Dataset extract:
"""
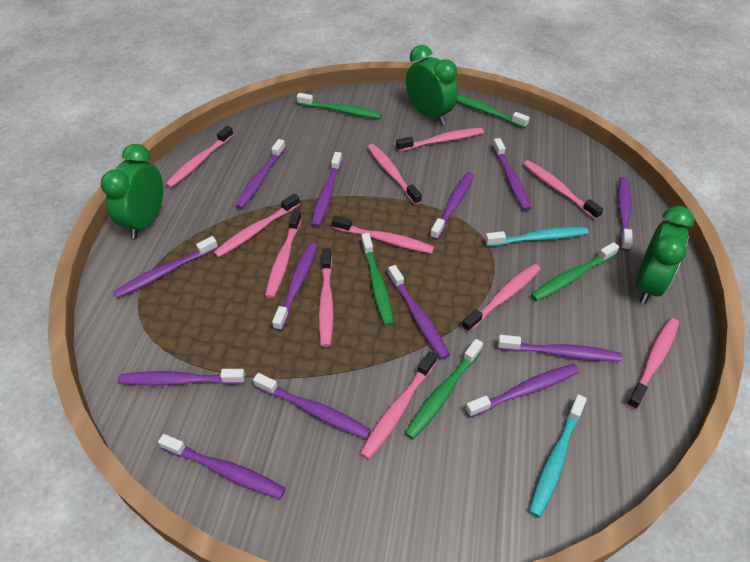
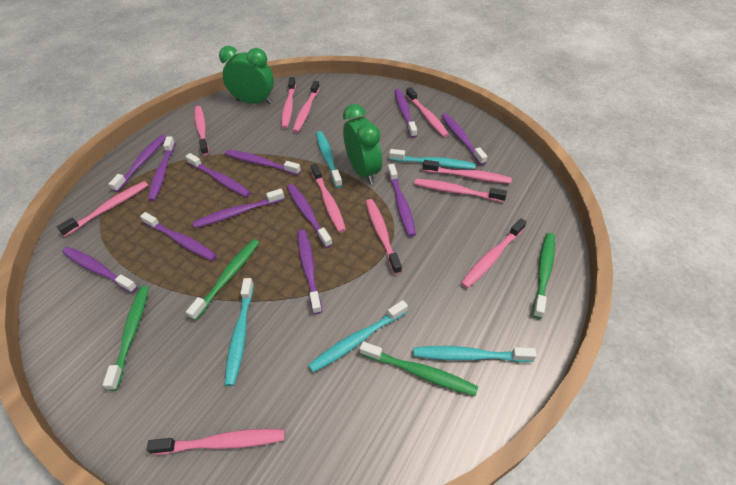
green clock: 3 -> 2
green toothbrush: 5 -> 4
purple toothbrush: 13 -> 12
turquoise toothbrush: 2 -> 5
"""
What is required: Please retype the data exactly as it appears, but without any of its pictures.

Answer space:
green clock: 3 -> 2
green toothbrush: 5 -> 4
purple toothbrush: 13 -> 12
turquoise toothbrush: 2 -> 5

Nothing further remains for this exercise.